Your goal → Please retype the material beneath this task exactly, starting with its first line and finishing with the line containing "none -> purple brick E9:F9 level 1".

Stored data →
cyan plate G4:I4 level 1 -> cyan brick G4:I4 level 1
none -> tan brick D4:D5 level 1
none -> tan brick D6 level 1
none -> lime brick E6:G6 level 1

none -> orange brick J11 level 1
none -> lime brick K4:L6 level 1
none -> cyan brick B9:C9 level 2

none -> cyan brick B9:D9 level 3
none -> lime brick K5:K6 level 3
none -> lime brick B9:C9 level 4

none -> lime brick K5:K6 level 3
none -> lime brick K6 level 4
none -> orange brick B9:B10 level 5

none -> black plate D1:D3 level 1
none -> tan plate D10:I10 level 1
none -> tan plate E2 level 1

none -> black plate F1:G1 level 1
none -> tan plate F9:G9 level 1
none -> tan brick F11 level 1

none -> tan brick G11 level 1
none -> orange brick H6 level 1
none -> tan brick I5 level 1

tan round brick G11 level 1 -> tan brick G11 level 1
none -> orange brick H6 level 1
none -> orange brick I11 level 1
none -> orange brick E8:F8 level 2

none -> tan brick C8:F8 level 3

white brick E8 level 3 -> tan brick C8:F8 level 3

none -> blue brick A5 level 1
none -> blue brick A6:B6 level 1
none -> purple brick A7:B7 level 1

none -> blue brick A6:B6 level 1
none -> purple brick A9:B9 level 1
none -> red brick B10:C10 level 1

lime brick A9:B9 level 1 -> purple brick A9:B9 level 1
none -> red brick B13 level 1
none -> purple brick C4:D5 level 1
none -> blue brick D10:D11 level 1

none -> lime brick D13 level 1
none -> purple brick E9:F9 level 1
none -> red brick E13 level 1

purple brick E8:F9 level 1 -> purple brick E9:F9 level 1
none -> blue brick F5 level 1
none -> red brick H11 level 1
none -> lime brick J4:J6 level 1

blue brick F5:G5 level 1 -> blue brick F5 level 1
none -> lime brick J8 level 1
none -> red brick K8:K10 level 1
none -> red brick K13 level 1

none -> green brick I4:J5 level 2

Result for this exercise →
cyan plate G4:I4 level 1 -> cyan brick G4:I4 level 1
none -> tan brick D4:D5 level 1
none -> tan brick D6 level 1
none -> lime brick E6:G6 level 1

none -> orange brick J11 level 1
none -> lime brick K4:L6 level 1
none -> cyan brick B9:C9 level 2

none -> cyan brick B9:D9 level 3
none -> lime brick K5:K6 level 3
none -> lime brick B9:C9 level 4

none -> lime brick K5:K6 level 3
none -> lime brick K6 level 4
none -> orange brick B9:B10 level 5

none -> black plate D1:D3 level 1
none -> tan plate D10:I10 level 1
none -> tan plate E2 level 1

none -> black plate F1:G1 level 1
none -> tan plate F9:G9 level 1
none -> tan brick F11 level 1

none -> tan brick G11 level 1
none -> orange brick H6 level 1
none -> tan brick I5 level 1

tan round brick G11 level 1 -> tan brick G11 level 1
none -> orange brick H6 level 1
none -> orange brick I11 level 1
none -> orange brick E8:F8 level 2

none -> tan brick C8:F8 level 3

white brick E8 level 3 -> tan brick C8:F8 level 3

none -> blue brick A5 level 1
none -> blue brick A6:B6 level 1
none -> purple brick A7:B7 level 1

none -> blue brick A6:B6 level 1
none -> purple brick A9:B9 level 1
none -> red brick B10:C10 level 1

lime brick A9:B9 level 1 -> purple brick A9:B9 level 1
none -> red brick B13 level 1
none -> purple brick C4:D5 level 1
none -> blue brick D10:D11 level 1

none -> lime brick D13 level 1
none -> purple brick E9:F9 level 1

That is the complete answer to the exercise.